* GIVEN ENTRIES *

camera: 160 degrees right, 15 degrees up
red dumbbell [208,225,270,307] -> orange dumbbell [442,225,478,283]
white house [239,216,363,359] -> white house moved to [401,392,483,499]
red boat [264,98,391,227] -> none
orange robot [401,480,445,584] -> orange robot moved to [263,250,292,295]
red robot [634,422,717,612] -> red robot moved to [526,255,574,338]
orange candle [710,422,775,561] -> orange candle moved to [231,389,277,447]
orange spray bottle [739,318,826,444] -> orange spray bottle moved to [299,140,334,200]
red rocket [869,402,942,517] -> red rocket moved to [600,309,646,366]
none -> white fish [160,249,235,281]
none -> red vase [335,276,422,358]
* * *
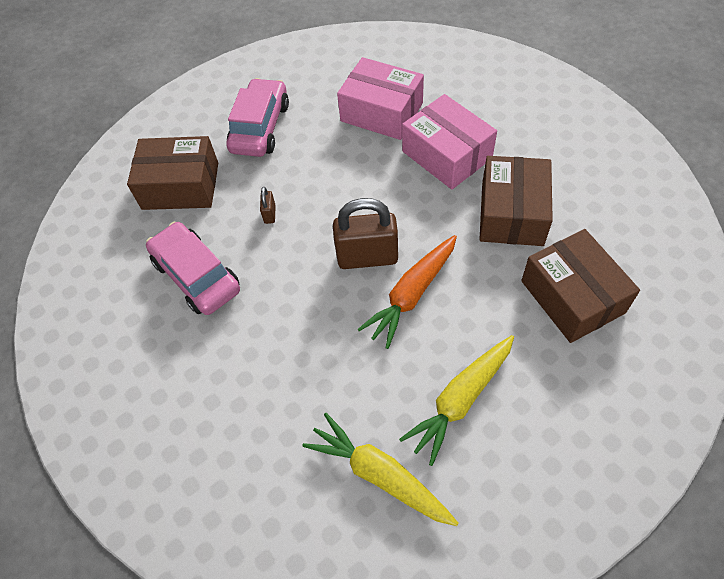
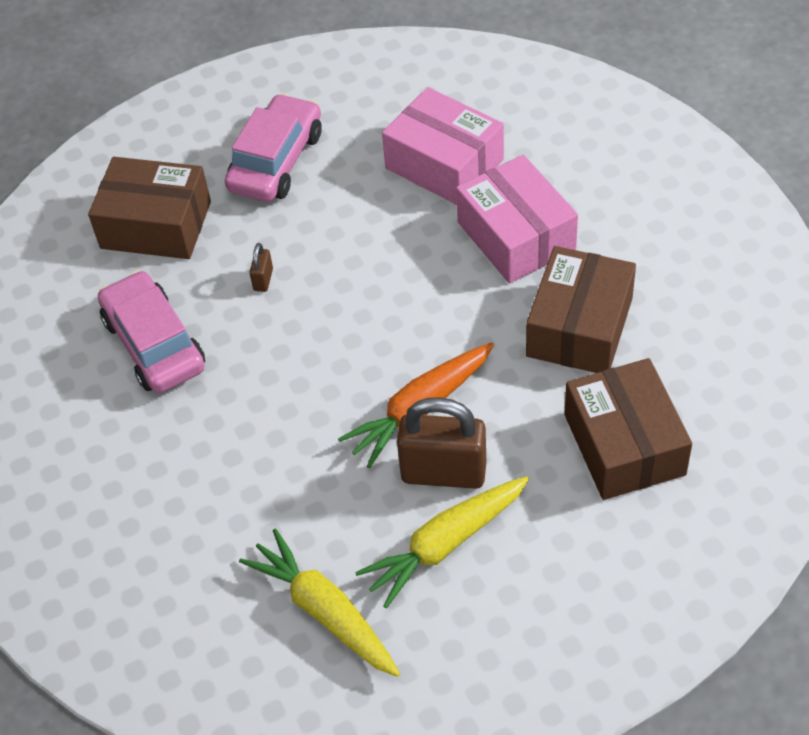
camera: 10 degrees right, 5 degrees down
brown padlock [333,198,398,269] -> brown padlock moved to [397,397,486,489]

* PROBLEM TO SOLVE *
Each line in the records above that contains the word "degrees" must be copied.

* RESPONSE BELOW *
camera: 160 degrees right, 15 degrees up
camera: 10 degrees right, 5 degrees down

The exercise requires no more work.